# Exercise instructions
Each line below should be retyped exactly, with no pictures.

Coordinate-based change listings
━━━━━━━━━━━━━━━━━━━━━━━━━━━━━━

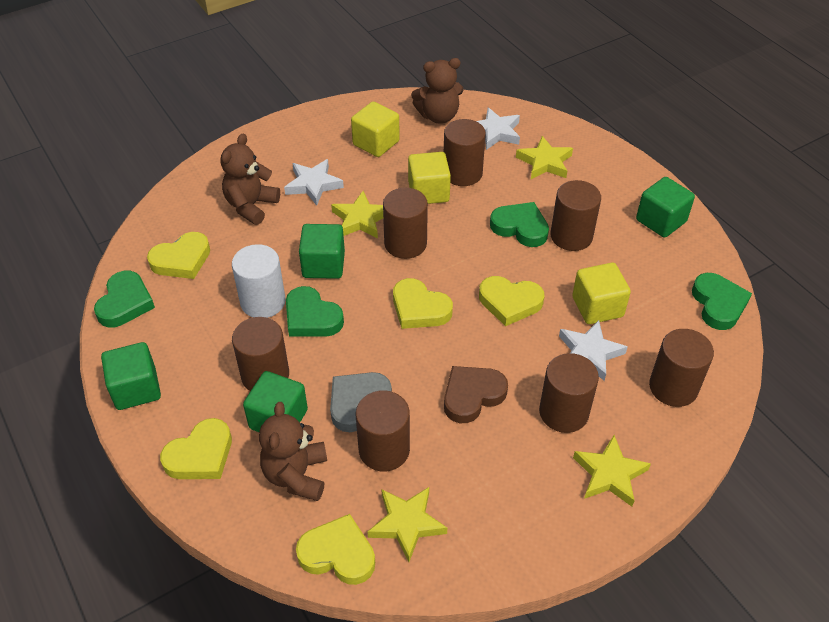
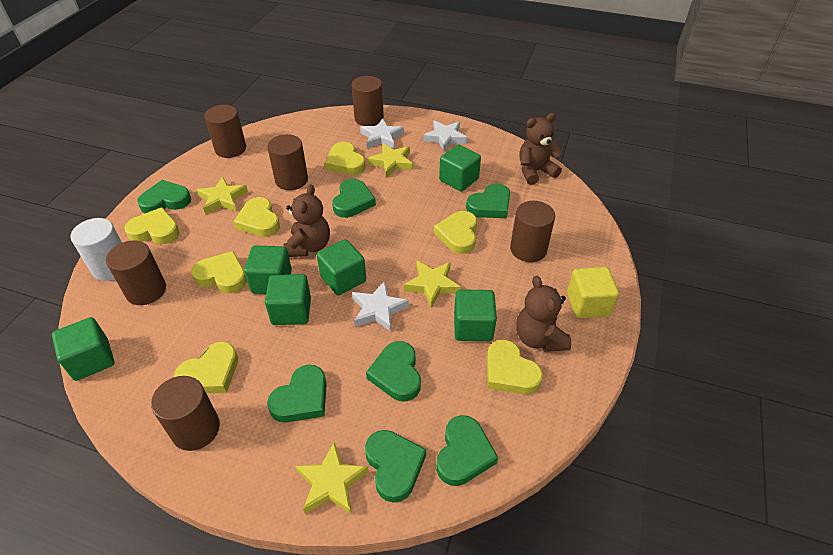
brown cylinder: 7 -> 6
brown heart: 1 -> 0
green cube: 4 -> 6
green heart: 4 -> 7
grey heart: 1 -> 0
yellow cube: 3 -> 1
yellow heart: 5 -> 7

━━━━━━━━━━━━━━━━━━━━━━━━━━━━━━

# Expected output
brown cylinder: 7 -> 6
brown heart: 1 -> 0
green cube: 4 -> 6
green heart: 4 -> 7
grey heart: 1 -> 0
yellow cube: 3 -> 1
yellow heart: 5 -> 7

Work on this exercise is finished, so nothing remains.